Report the count of lines below in which the string "pink" occurs; include nothing else.

### Records for processing
##############################

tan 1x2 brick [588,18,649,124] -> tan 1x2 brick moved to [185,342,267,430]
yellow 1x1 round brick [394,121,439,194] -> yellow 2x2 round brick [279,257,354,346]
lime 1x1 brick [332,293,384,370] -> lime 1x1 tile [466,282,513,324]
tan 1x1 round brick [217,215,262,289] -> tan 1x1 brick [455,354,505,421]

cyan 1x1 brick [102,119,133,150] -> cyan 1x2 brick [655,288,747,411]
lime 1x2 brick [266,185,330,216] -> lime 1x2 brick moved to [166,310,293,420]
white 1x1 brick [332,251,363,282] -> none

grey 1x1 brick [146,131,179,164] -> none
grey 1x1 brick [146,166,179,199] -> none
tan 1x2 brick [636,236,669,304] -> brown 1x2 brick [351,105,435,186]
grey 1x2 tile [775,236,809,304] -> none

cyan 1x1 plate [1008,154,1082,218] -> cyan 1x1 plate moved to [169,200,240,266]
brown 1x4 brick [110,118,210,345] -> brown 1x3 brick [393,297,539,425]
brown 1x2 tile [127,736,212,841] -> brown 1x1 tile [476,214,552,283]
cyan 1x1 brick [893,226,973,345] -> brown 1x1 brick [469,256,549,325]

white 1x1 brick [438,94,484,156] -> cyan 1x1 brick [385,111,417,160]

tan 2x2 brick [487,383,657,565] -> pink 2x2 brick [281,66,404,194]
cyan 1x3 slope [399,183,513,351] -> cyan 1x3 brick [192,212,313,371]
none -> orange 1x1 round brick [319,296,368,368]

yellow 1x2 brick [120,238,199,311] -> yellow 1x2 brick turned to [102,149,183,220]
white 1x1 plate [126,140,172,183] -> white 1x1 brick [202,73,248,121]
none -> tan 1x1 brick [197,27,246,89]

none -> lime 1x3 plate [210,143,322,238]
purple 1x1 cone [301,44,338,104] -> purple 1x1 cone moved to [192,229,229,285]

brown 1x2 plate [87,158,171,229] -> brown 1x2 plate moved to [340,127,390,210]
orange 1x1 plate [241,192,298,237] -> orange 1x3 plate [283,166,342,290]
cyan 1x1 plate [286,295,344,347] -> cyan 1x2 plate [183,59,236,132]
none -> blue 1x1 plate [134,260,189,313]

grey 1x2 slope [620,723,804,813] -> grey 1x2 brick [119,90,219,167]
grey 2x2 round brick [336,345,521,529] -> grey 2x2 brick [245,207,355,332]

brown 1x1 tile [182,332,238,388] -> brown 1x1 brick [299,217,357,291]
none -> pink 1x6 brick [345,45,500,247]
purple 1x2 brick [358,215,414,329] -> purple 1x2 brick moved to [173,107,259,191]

##############################

### Solution for this exercise
2